Retype all data exactly as given. Pictures should not be retyped.

(Given records)

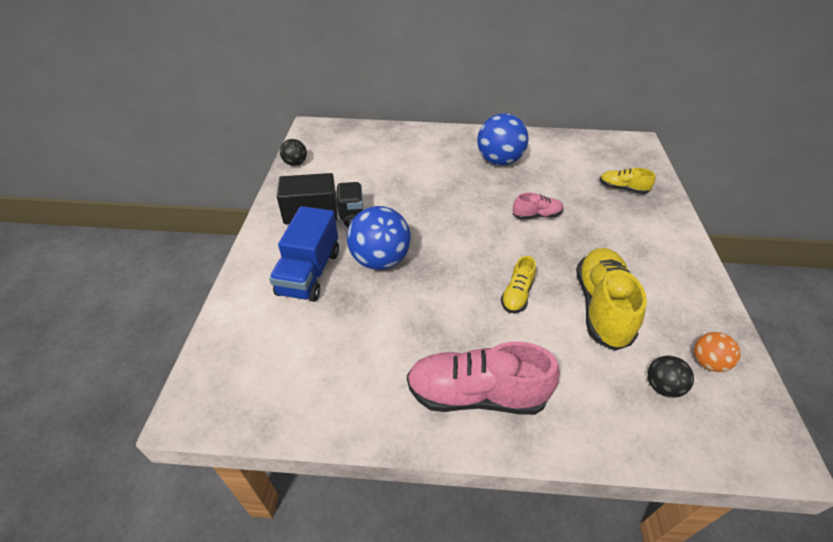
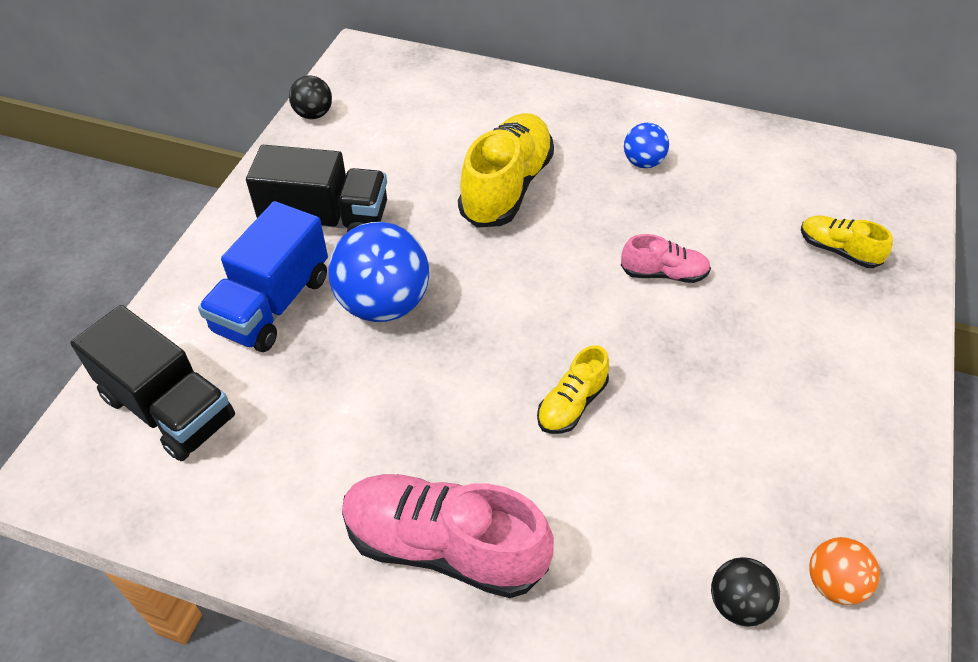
camera: 15 degrees right, 5 degrees up
(261, 348) = (169, 408): none -> black truck
(499, 161) = (643, 162): blue ball -> blue ball, size x0.53
(601, 307) = (700, 453): yellow shoe -> yellow shoe (506, 187)

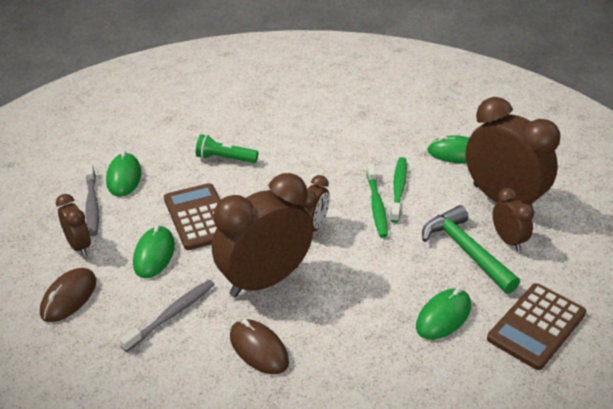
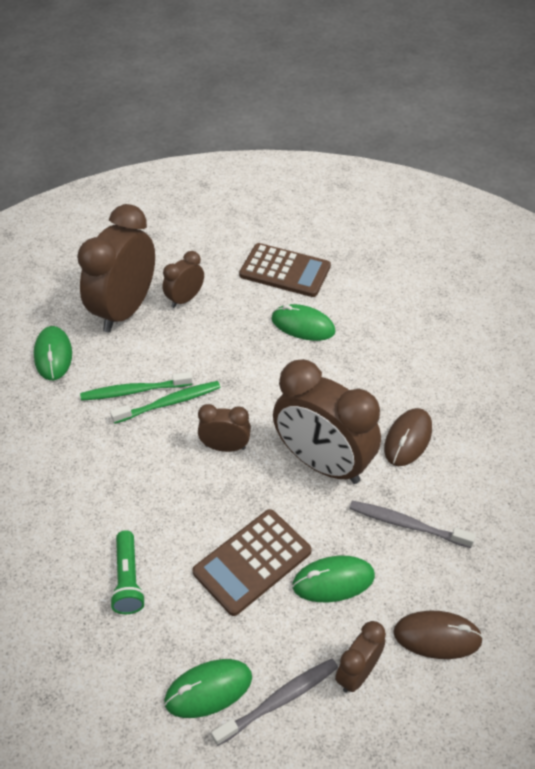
camera: 110 degrees left, 10 degrees up
(466, 251) = (212, 324): green hammer -> none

(End Given records)

*Written solution:*
camera: 15 degrees right, 5 degrees up
(261, 348) = (169, 408): none -> black truck
(499, 161) = (643, 162): blue ball -> blue ball, size x0.53
(601, 307) = (700, 453): yellow shoe -> yellow shoe (506, 187)

camera: 110 degrees left, 10 degrees up
(466, 251) = (212, 324): green hammer -> none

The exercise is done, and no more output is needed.